DATA SHOWN →
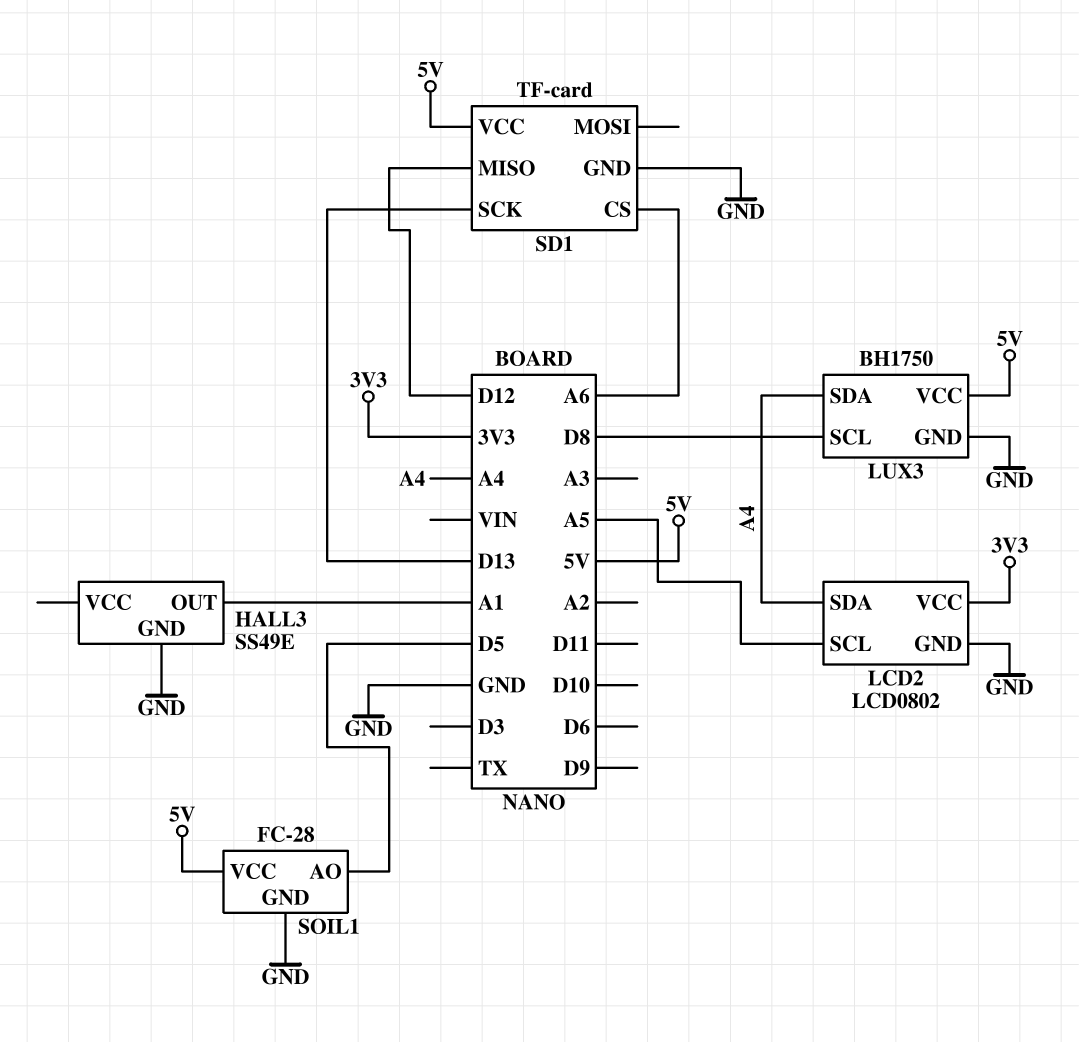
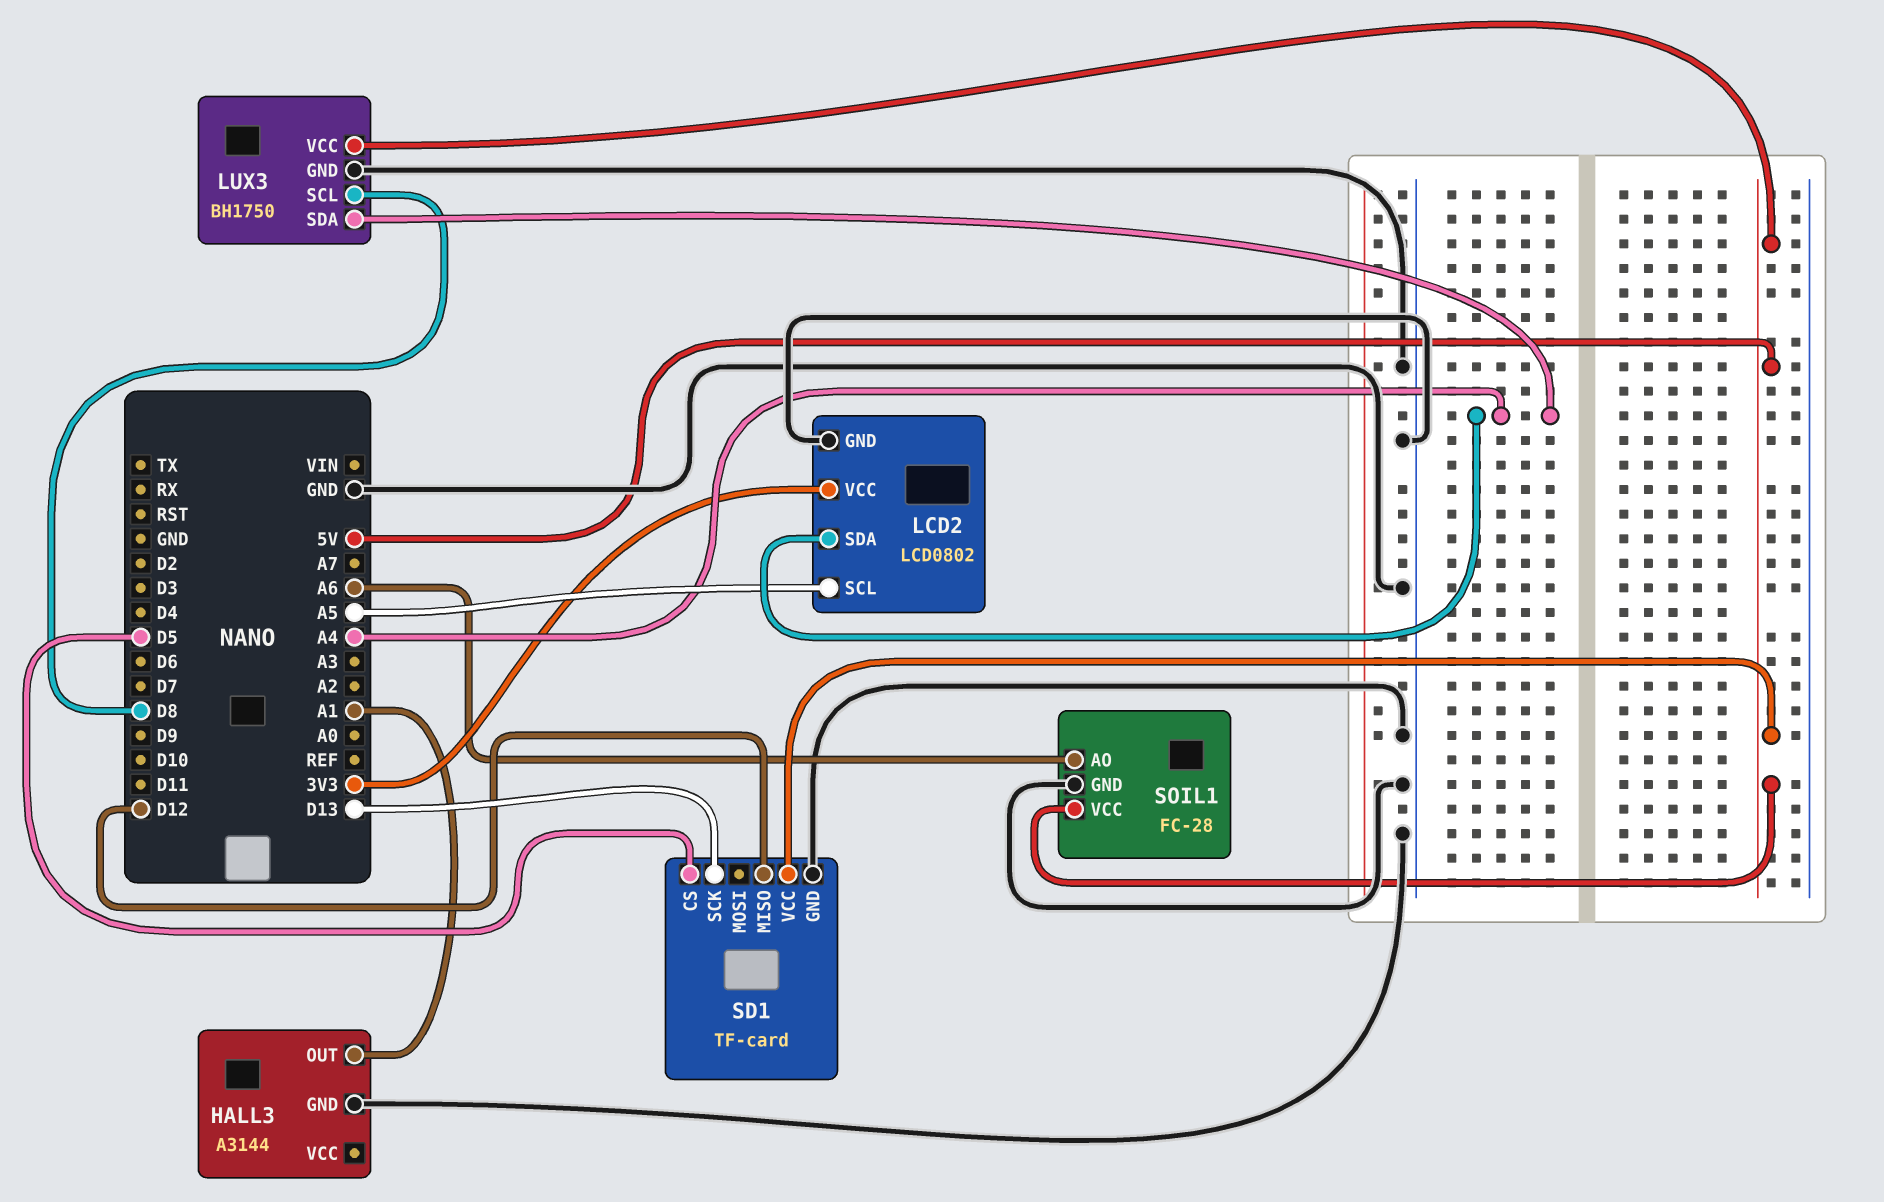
HALL3: SS49E -> A3144
SD1 pin CS: A6 -> D5
SOIL1 pin AO: D5 -> A6

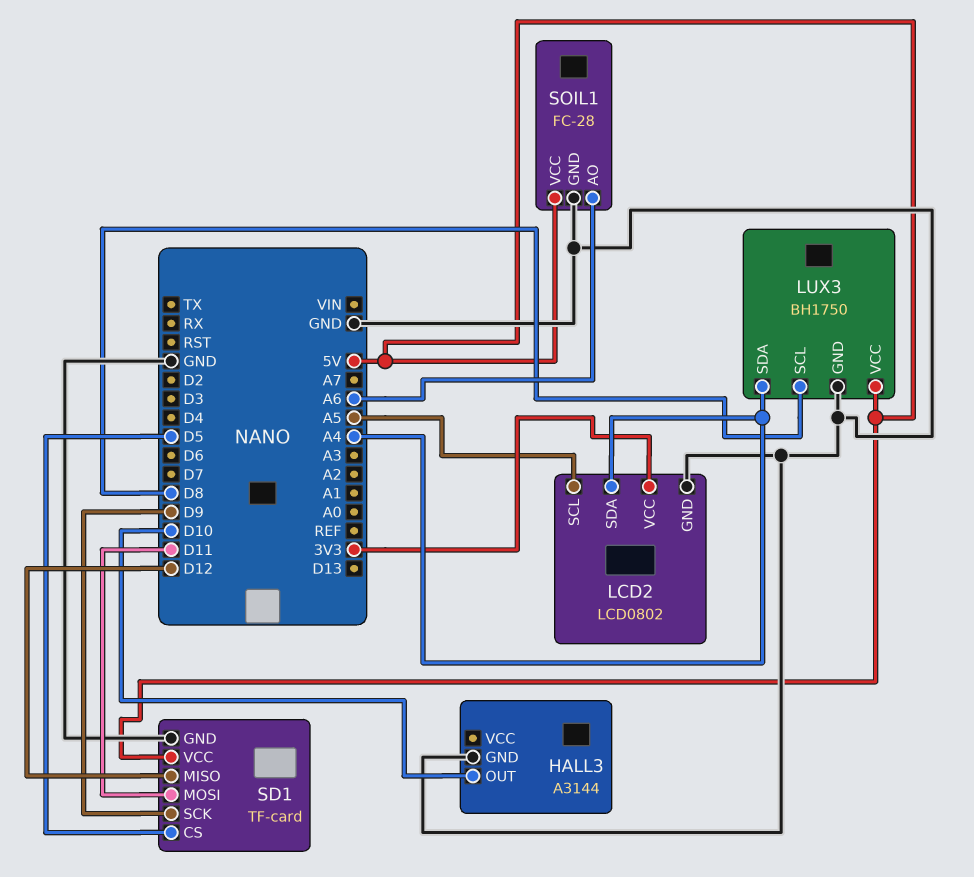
HALL3 pin OUT: A1 -> D10
SD1 pin MOSI: none -> D11
SD1 pin SCK: D13 -> D9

WHAT YOU ARE ASKED TO DO →
Send back exactly the lines of the listing above, beginning at the line containing "HALL3 pin OUT: A1 -> D10" and ending with the last. Add nothing.

RESULT →
HALL3 pin OUT: A1 -> D10
SD1 pin MOSI: none -> D11
SD1 pin SCK: D13 -> D9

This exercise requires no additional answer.